__YOUR INSTRUCTIONS__: Using only the records, tally the lines with "TEMP" in them and state that total by itself.
---*---
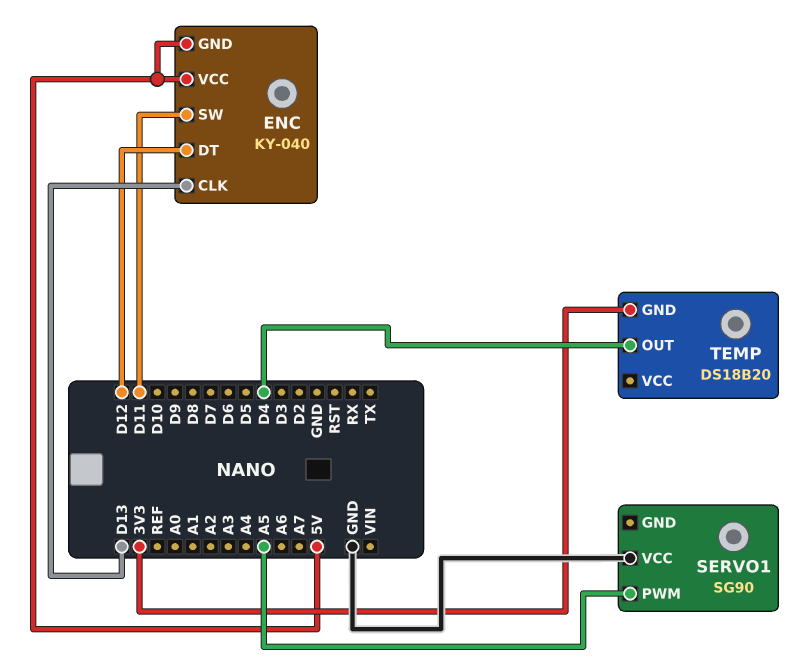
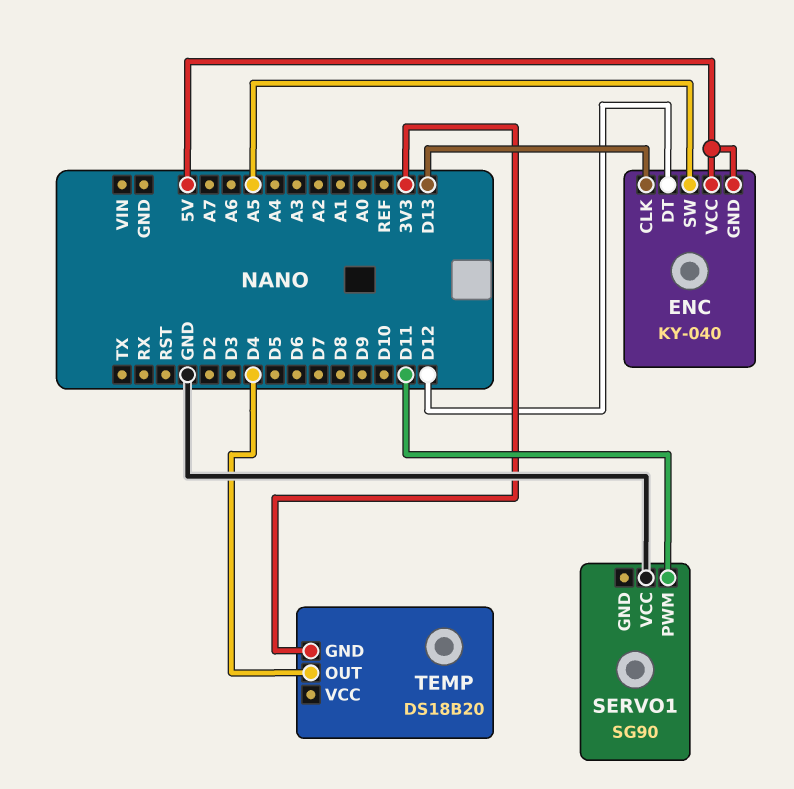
ENC pin SW: D11 -> A5
SERVO1 pin PWM: A5 -> D11

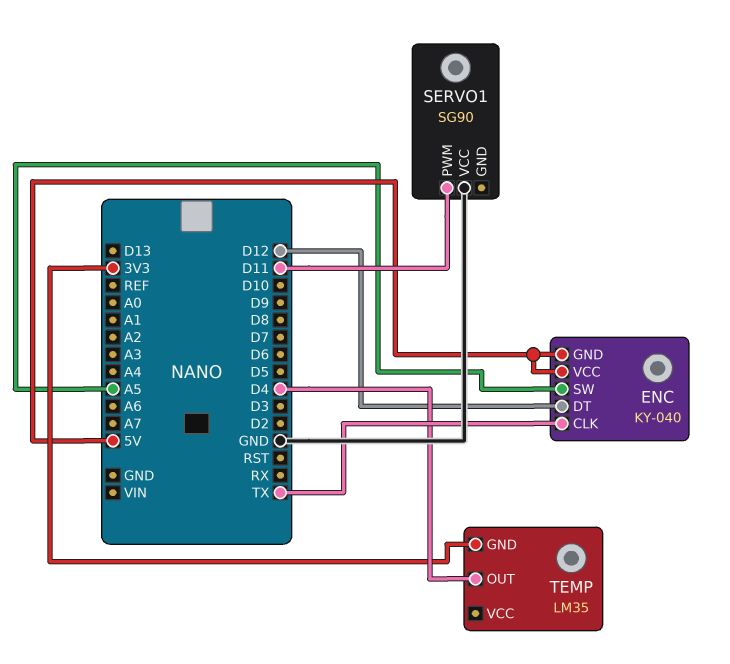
ENC pin CLK: D13 -> TX
TEMP: DS18B20 -> LM35

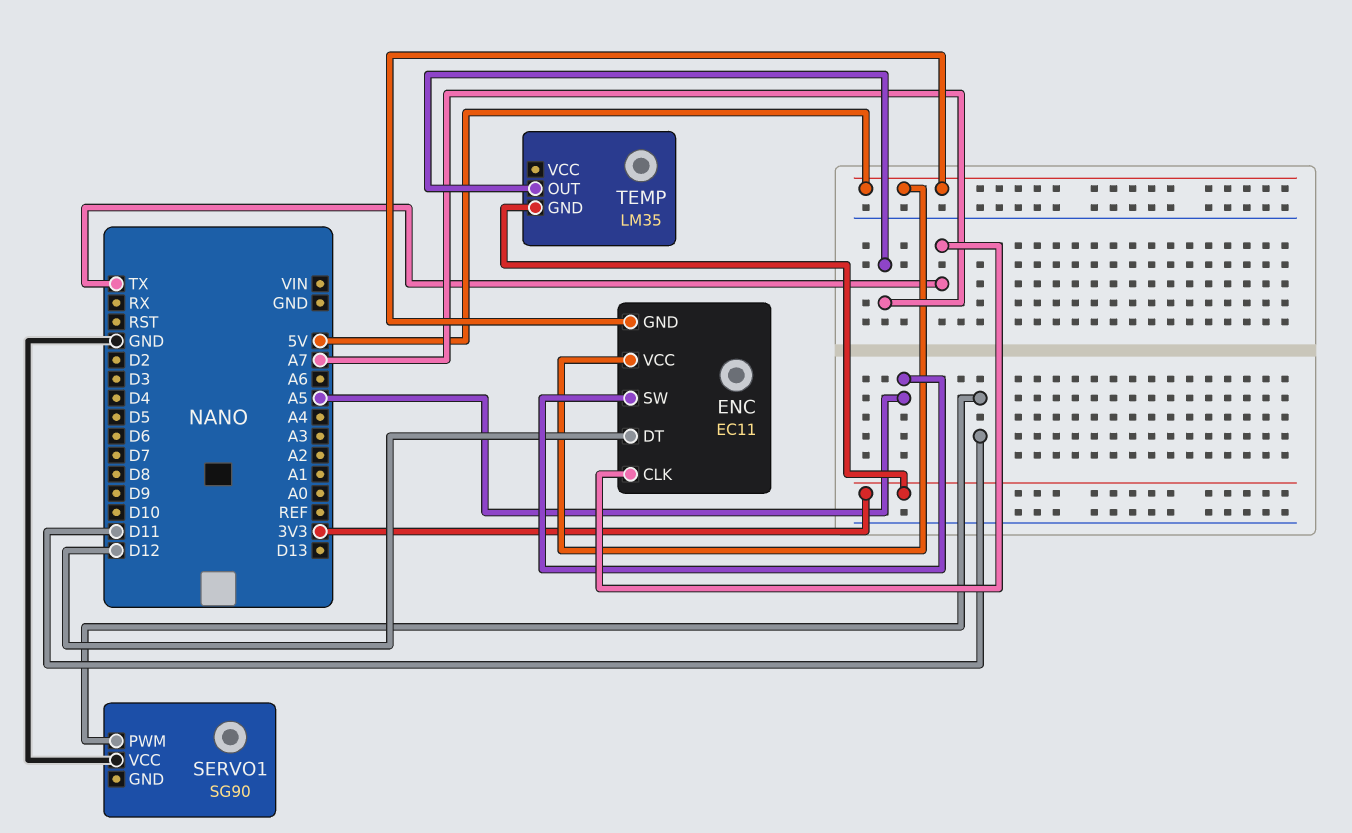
ENC: KY-040 -> EC11
TEMP pin OUT: D4 -> A7

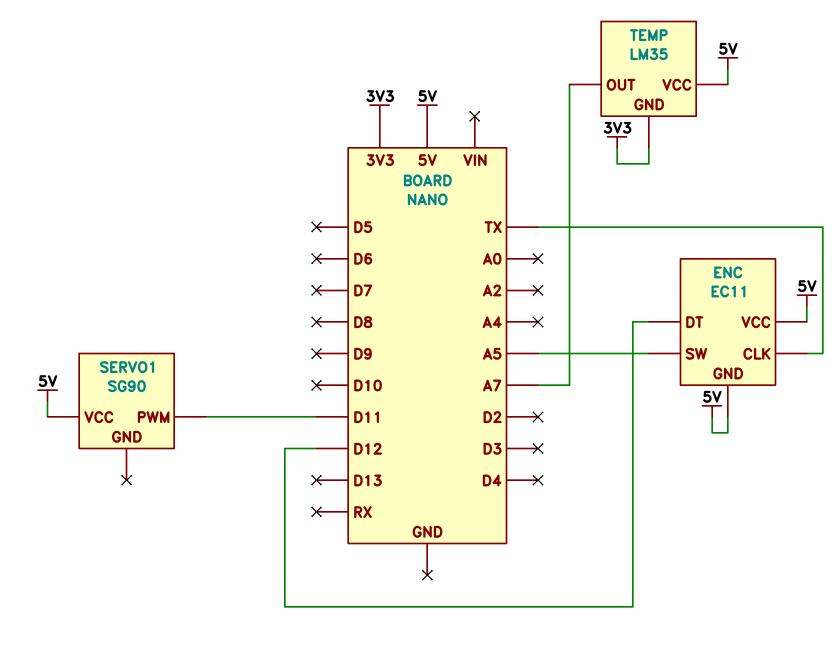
SERVO1 pin VCC: GND -> 5V
TEMP pin VCC: none -> 5V

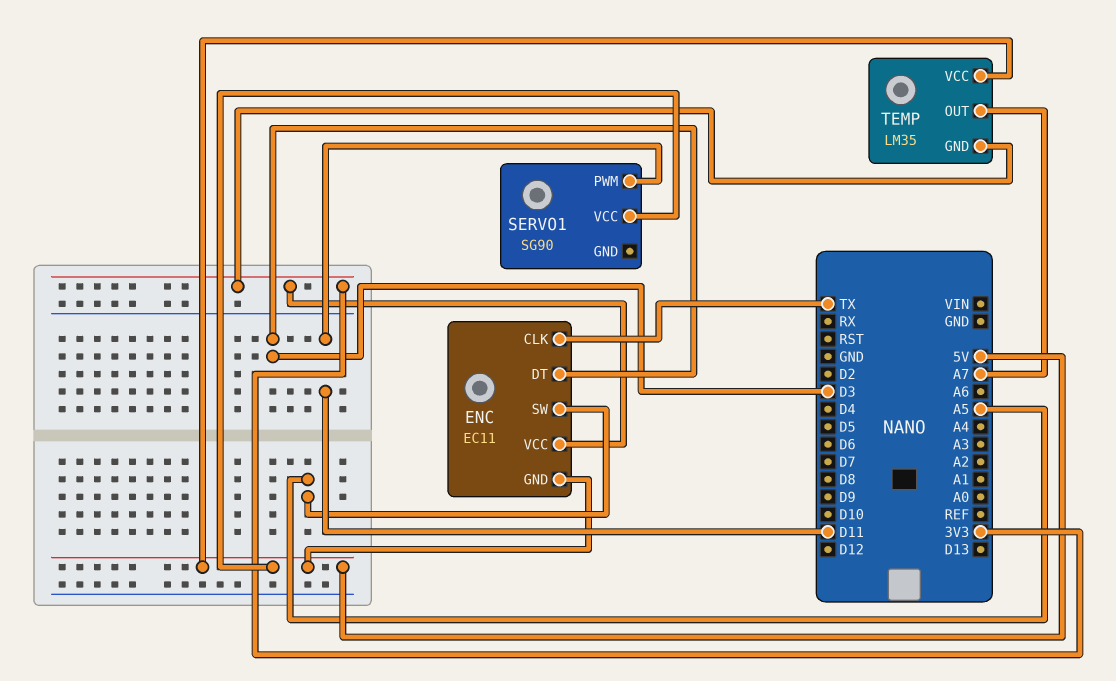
ENC pin DT: D12 -> D3
ENC pin VCC: 5V -> 3V3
---*---
__RESPONSE TO THE EXERCISE__: 3